Collection entries:
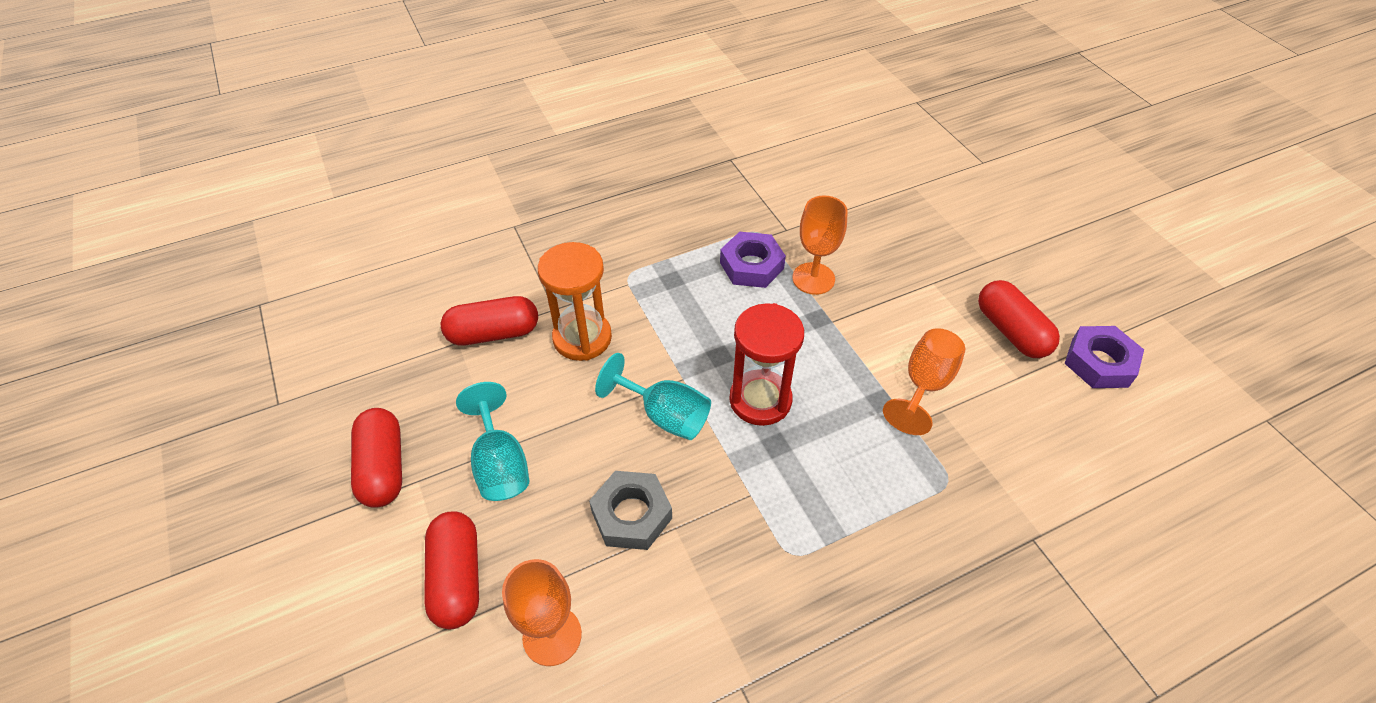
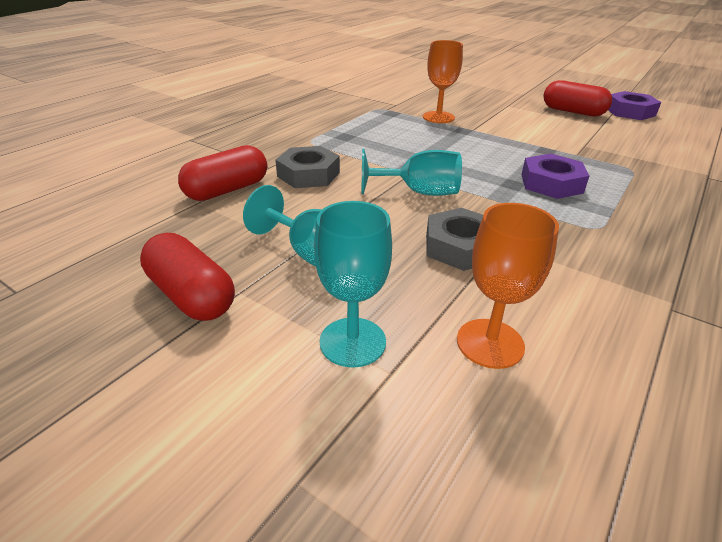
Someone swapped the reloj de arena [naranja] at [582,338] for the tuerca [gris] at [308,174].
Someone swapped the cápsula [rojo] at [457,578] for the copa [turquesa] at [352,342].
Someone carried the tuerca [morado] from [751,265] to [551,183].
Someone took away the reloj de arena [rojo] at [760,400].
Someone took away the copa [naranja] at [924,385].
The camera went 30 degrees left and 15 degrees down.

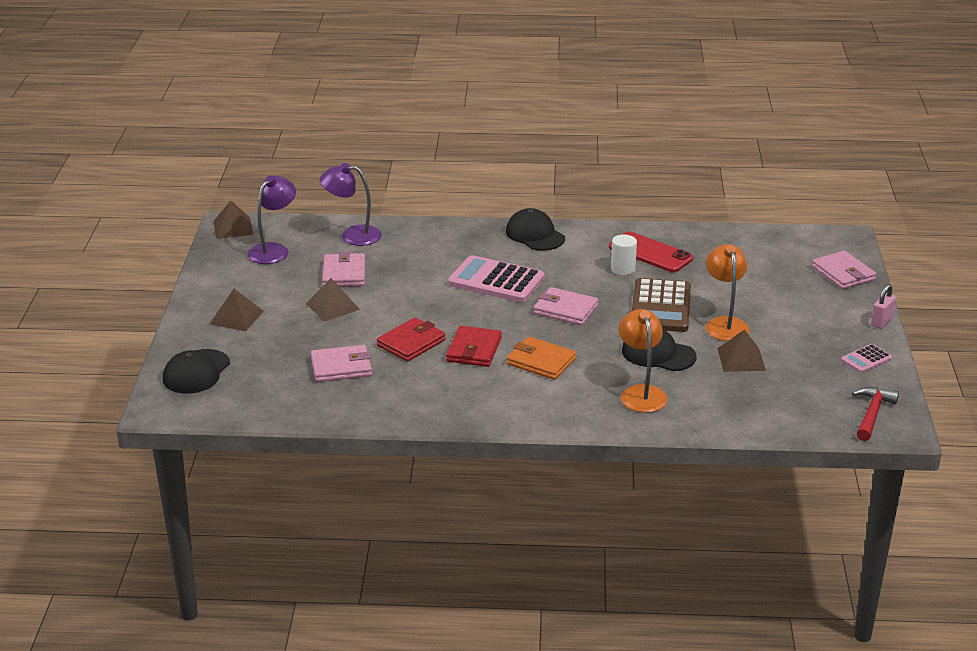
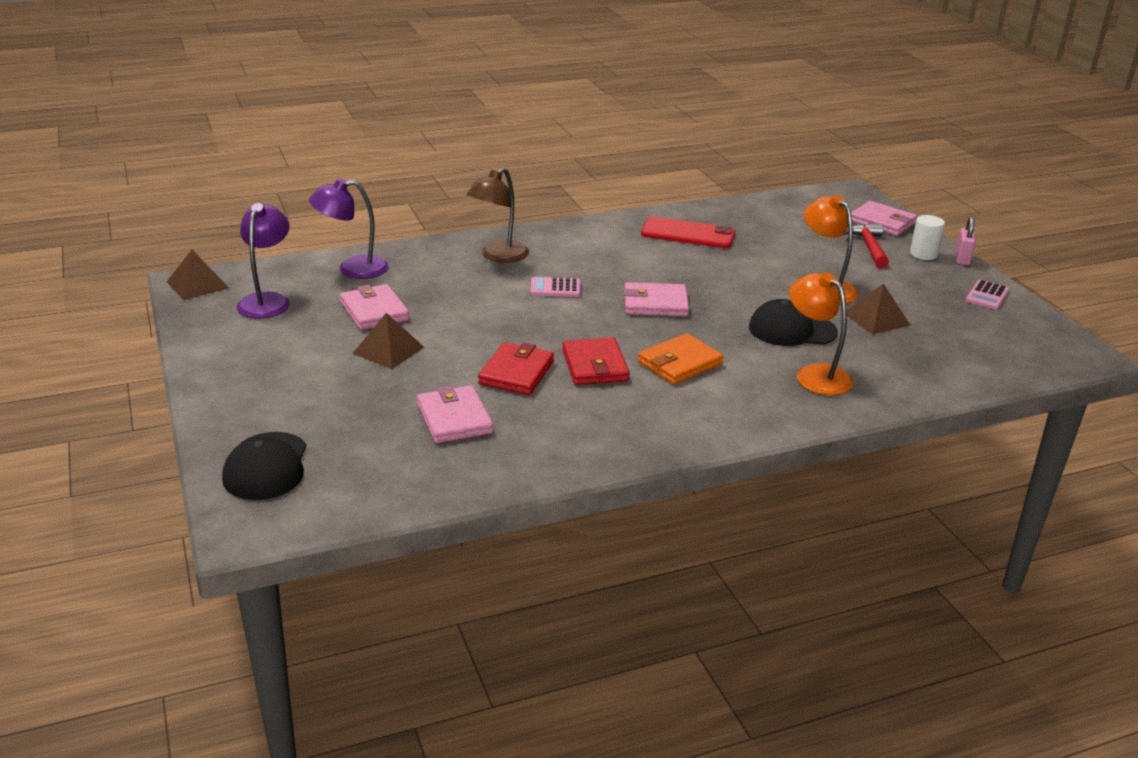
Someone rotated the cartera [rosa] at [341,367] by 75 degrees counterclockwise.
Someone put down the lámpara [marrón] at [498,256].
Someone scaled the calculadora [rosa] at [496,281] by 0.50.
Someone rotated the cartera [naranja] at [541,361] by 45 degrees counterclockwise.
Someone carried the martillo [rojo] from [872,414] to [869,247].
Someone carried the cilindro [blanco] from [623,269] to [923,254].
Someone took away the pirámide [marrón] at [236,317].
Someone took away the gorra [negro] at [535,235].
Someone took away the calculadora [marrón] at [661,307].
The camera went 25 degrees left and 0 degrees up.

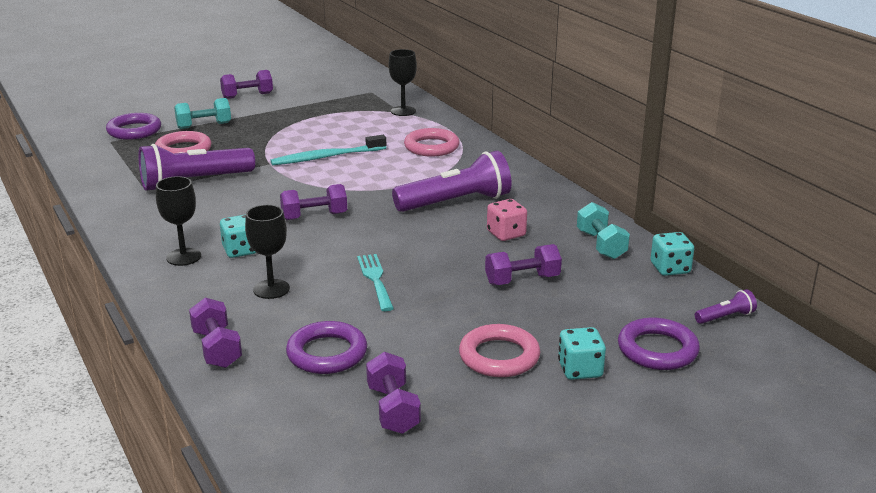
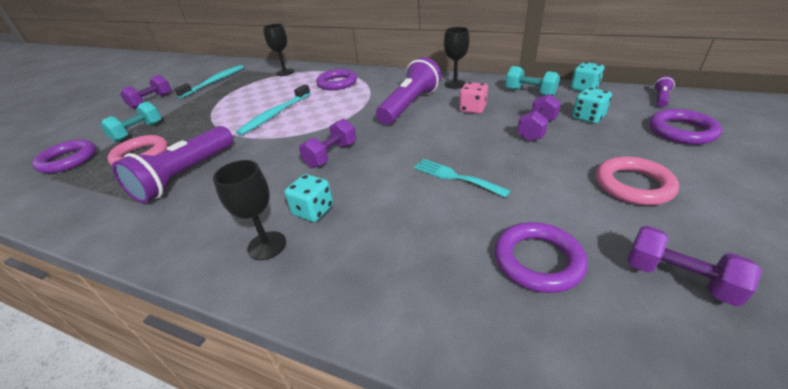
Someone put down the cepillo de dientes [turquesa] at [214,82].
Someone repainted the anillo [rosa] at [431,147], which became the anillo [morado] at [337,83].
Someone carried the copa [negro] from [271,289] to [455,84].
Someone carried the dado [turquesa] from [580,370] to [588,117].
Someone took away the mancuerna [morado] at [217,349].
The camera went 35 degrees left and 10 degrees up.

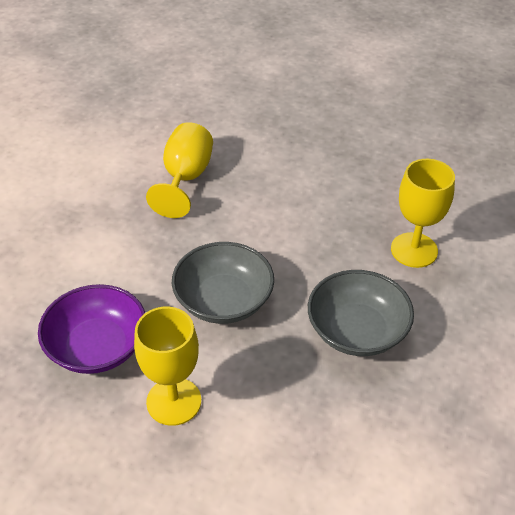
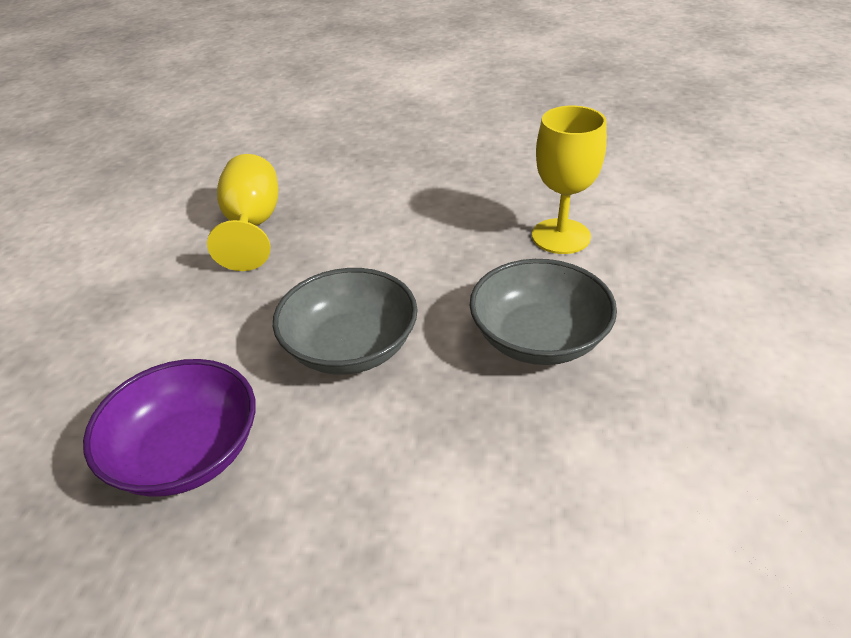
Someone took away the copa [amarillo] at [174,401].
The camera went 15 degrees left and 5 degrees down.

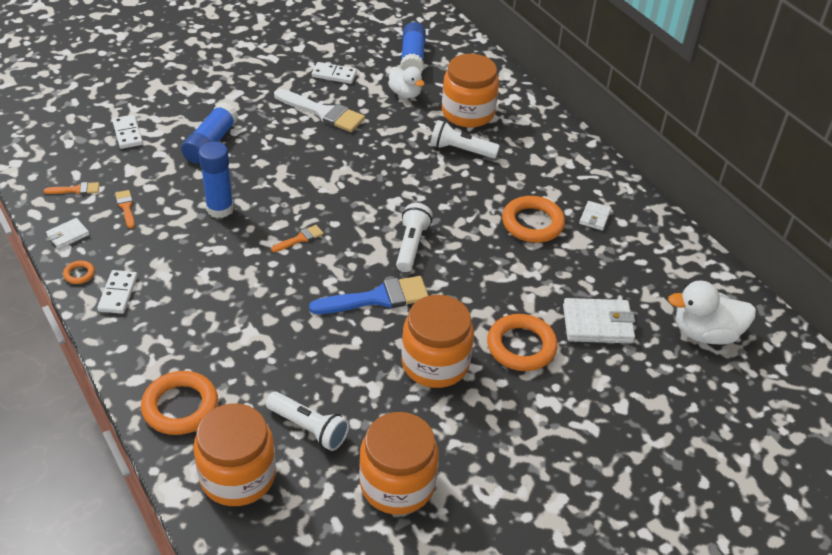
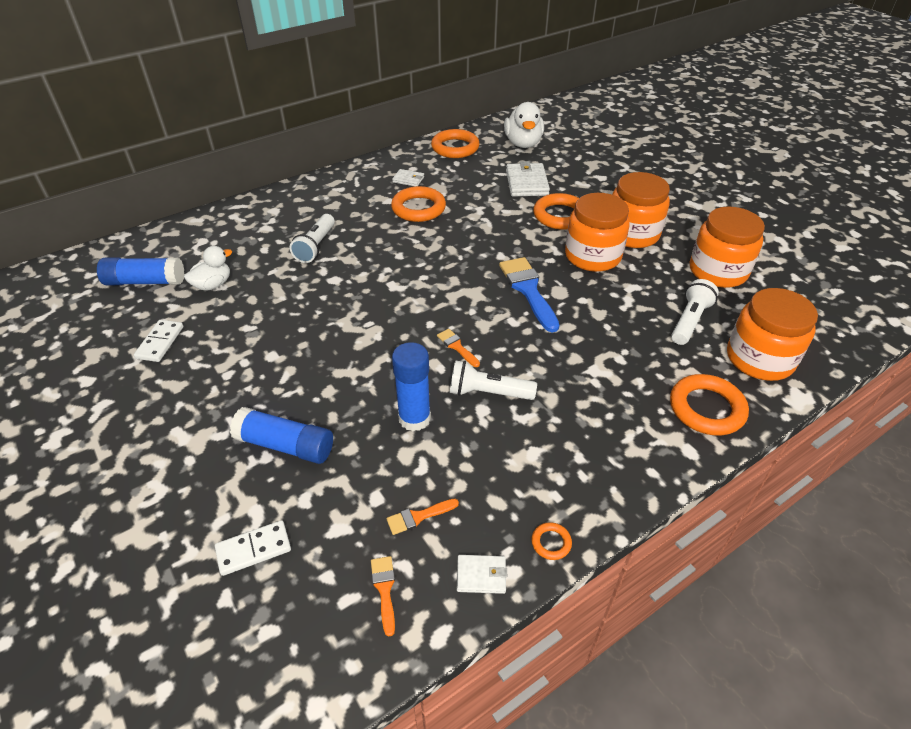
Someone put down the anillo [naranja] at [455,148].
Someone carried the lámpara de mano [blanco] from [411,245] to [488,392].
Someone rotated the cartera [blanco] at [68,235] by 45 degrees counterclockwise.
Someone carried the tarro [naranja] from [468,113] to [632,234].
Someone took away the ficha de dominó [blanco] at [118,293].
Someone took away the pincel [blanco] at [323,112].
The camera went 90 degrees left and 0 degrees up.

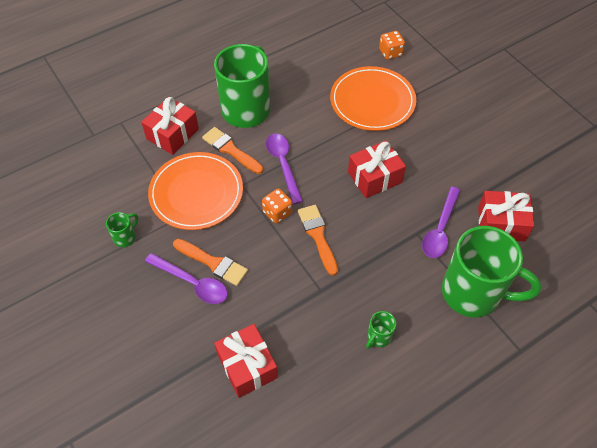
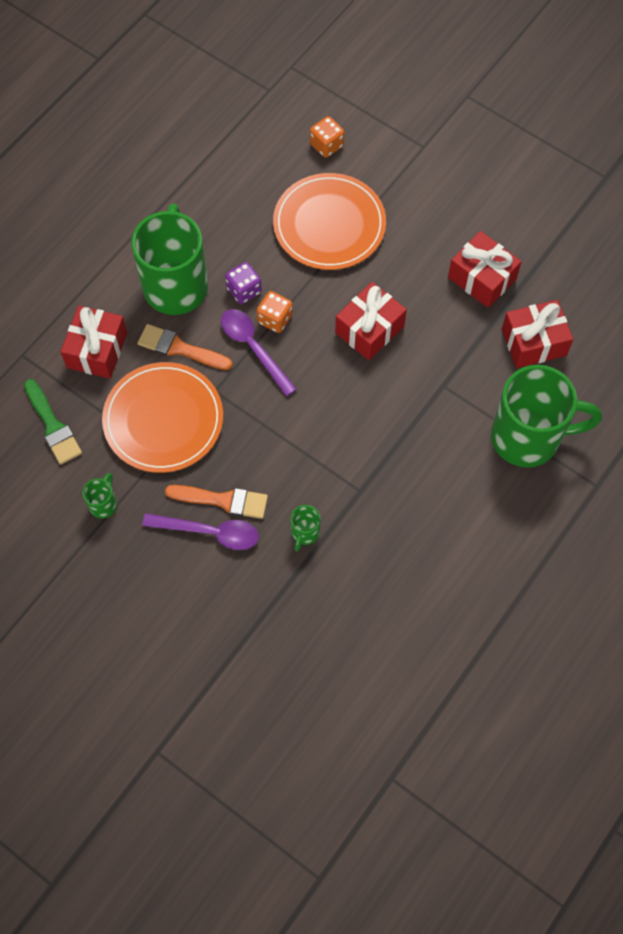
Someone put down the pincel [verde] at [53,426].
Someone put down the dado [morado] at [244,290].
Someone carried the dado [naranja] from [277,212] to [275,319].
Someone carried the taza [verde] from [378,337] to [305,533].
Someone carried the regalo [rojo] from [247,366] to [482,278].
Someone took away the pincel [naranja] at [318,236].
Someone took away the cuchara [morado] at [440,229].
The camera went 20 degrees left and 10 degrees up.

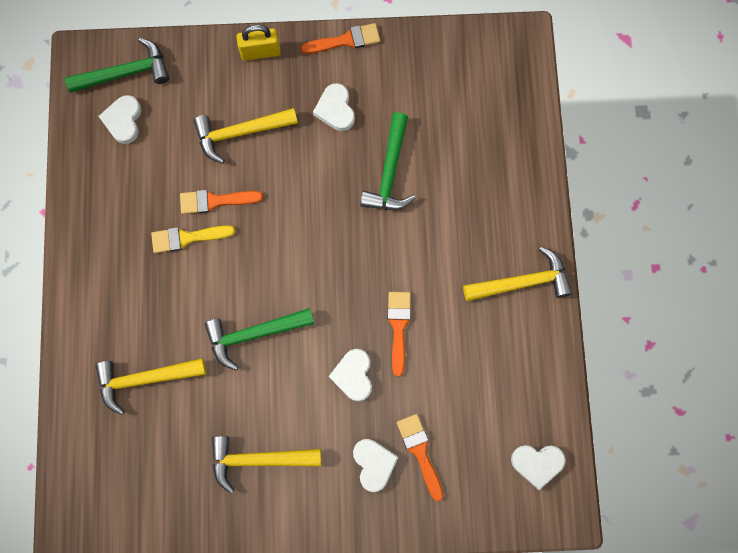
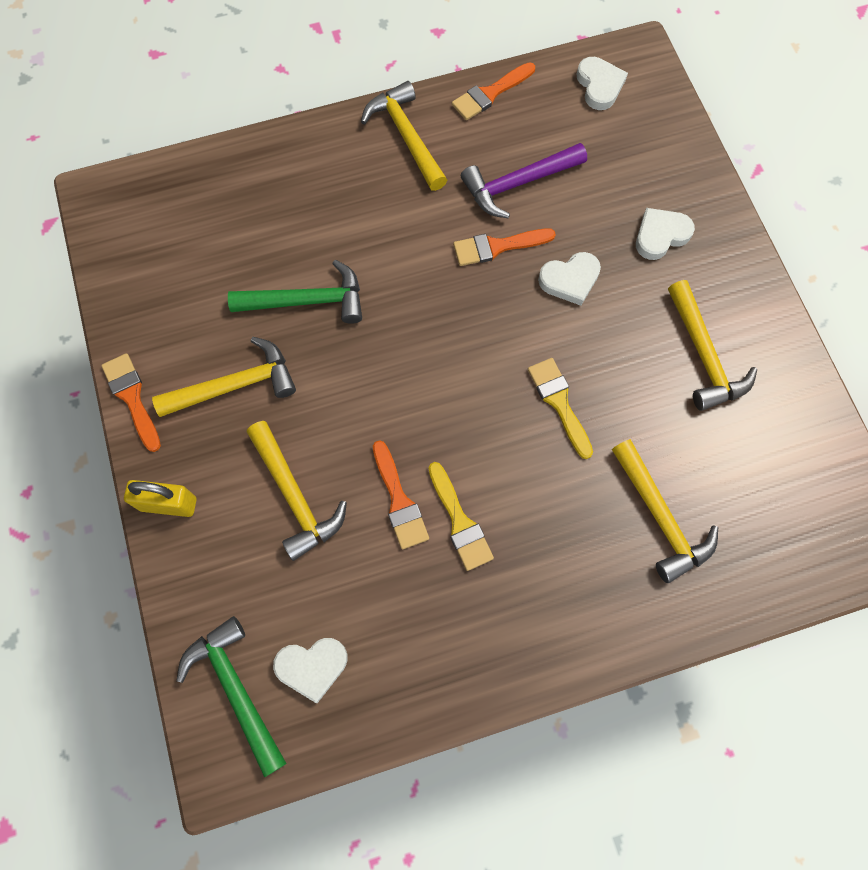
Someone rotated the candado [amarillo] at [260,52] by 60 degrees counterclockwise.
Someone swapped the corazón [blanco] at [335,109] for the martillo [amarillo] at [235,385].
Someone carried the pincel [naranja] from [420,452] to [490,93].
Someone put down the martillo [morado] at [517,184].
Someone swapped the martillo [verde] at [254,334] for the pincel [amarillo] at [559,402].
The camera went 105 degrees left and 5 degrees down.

Your goal:
Among the lines above, repeat exactly those from the line with "Someone swapped the cápsula" to the line with "Someone took away the copa [naranja]", counting both ends.

Final answer:
Someone swapped the cápsula [rojo] at [457,578] for the copa [turquesa] at [352,342].
Someone carried the tuerca [morado] from [751,265] to [551,183].
Someone took away the reloj de arena [rojo] at [760,400].
Someone took away the copa [naranja] at [924,385].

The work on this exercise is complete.